- **Exercise**: Return the lines of the material below exactly, beginning with the line that has "D1: diode 1N4004 (A SENSE, K VDD) -> none" in it and finishing with the line that has "S3: switch (GND, SIG) -> switch (GND, RESET)" in it. Leave all pictures aside.

- **Material for this exercise**:
━━━━━━━━━━━━━━━━

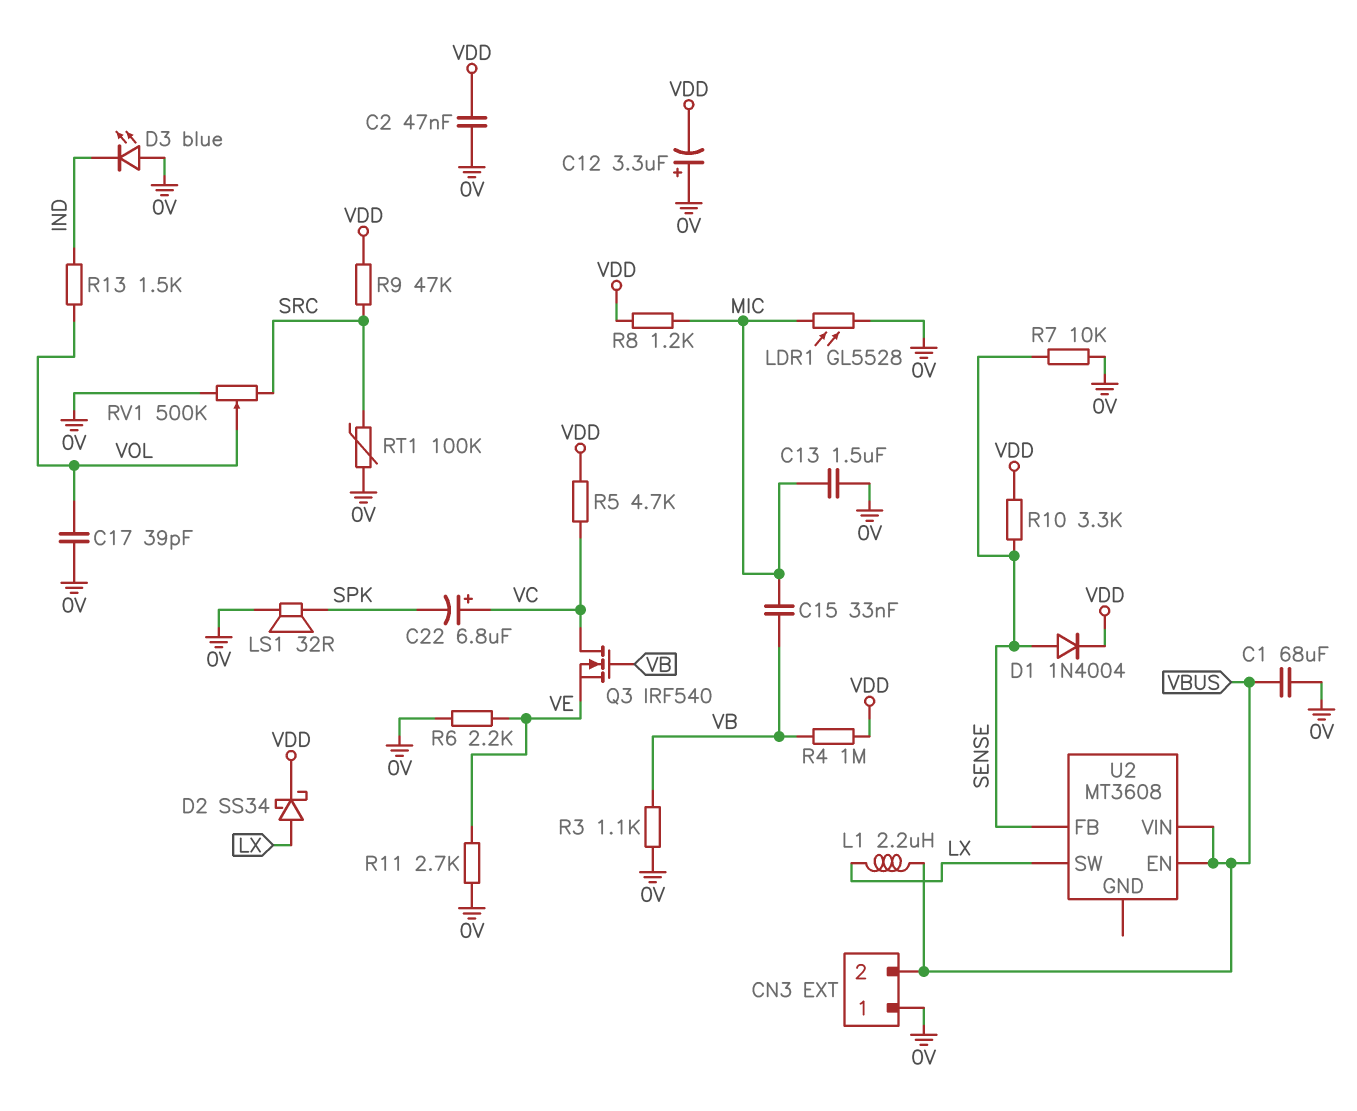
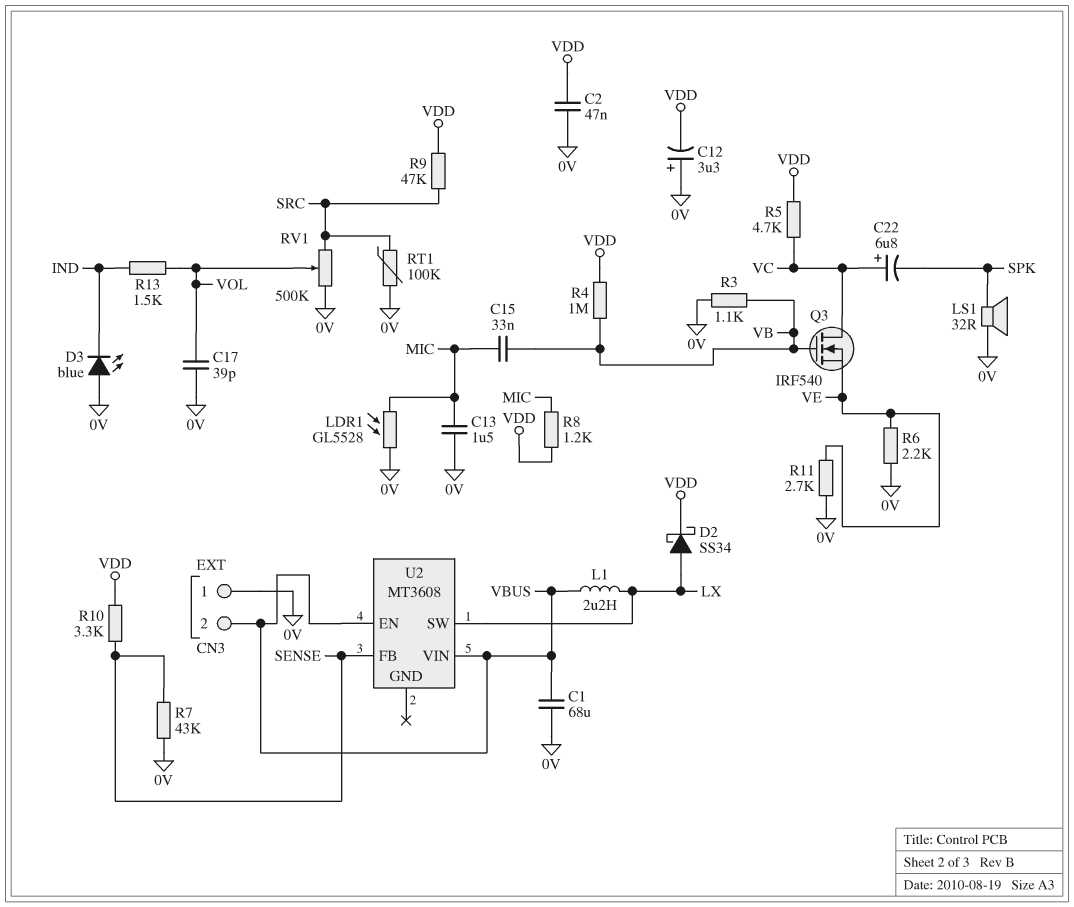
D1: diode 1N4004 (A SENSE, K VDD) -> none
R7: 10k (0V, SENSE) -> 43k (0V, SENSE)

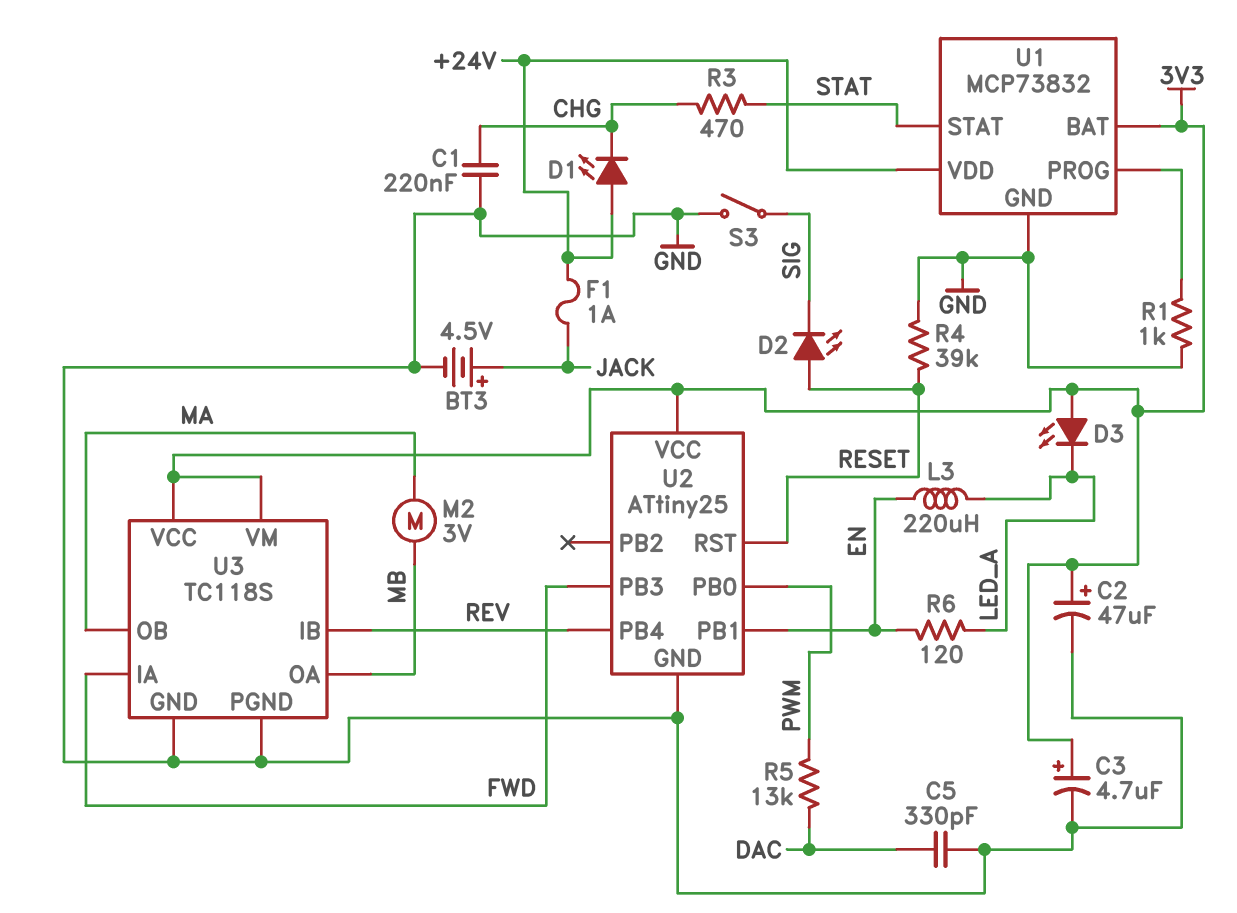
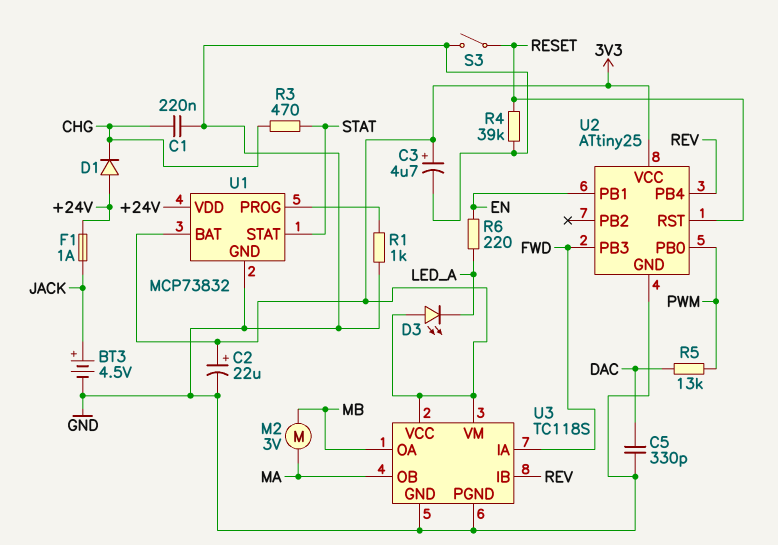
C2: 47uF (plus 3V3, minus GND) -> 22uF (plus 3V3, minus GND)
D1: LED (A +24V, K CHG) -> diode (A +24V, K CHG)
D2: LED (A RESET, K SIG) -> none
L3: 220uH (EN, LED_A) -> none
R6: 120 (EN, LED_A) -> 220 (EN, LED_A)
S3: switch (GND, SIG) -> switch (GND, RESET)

━━━━━━━━━━━━━━━━

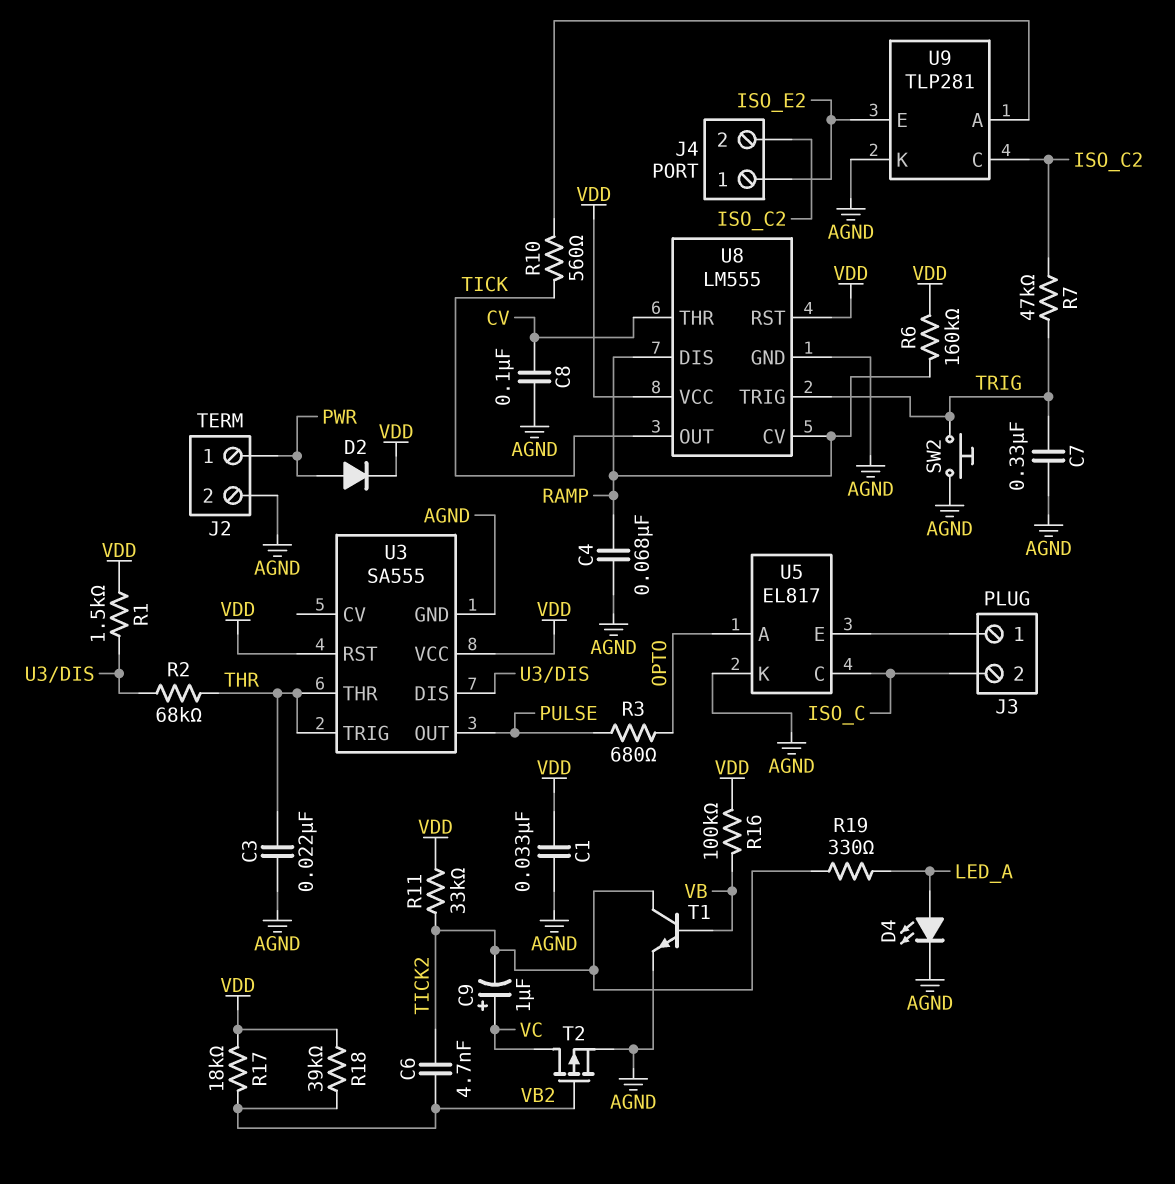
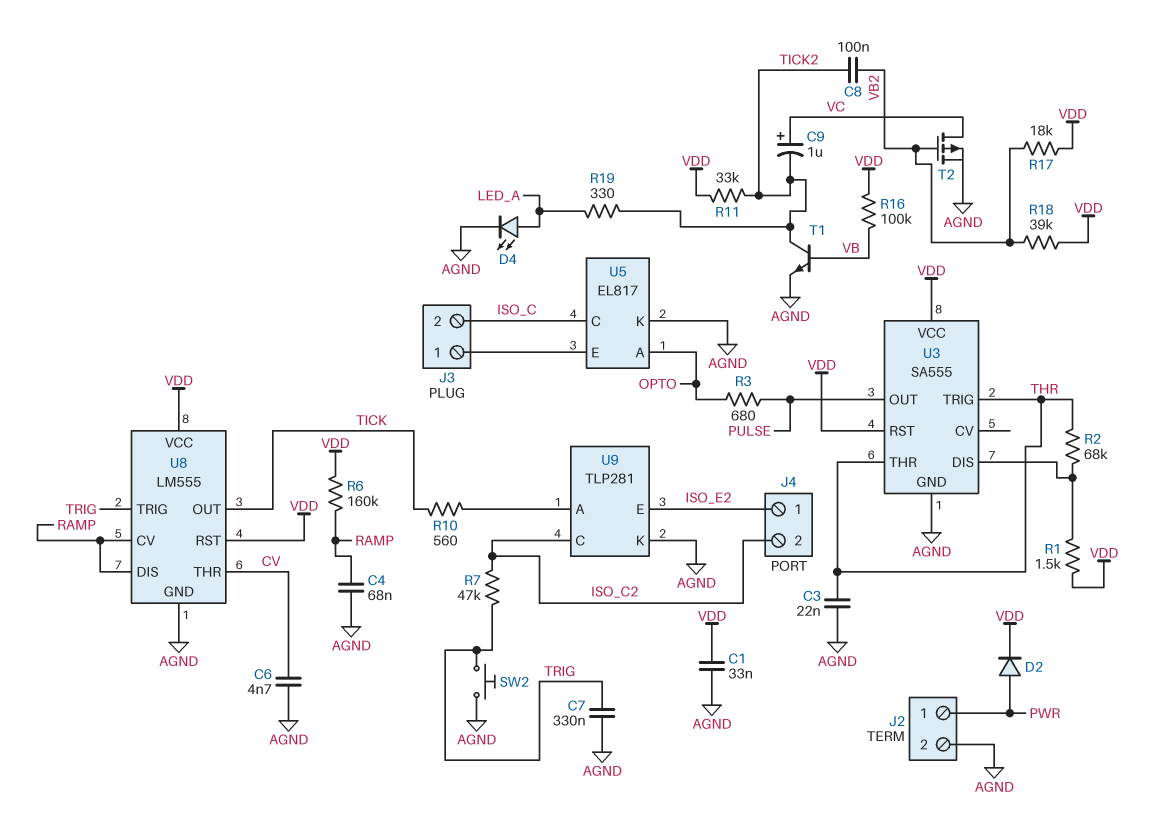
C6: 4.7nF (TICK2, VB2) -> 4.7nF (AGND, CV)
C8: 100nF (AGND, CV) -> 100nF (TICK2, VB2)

━━━━━━━━━━━━━━━━

- **Answer area**:
D1: diode 1N4004 (A SENSE, K VDD) -> none
R7: 10k (0V, SENSE) -> 43k (0V, SENSE)

C2: 47uF (plus 3V3, minus GND) -> 22uF (plus 3V3, minus GND)
D1: LED (A +24V, K CHG) -> diode (A +24V, K CHG)
D2: LED (A RESET, K SIG) -> none
L3: 220uH (EN, LED_A) -> none
R6: 120 (EN, LED_A) -> 220 (EN, LED_A)
S3: switch (GND, SIG) -> switch (GND, RESET)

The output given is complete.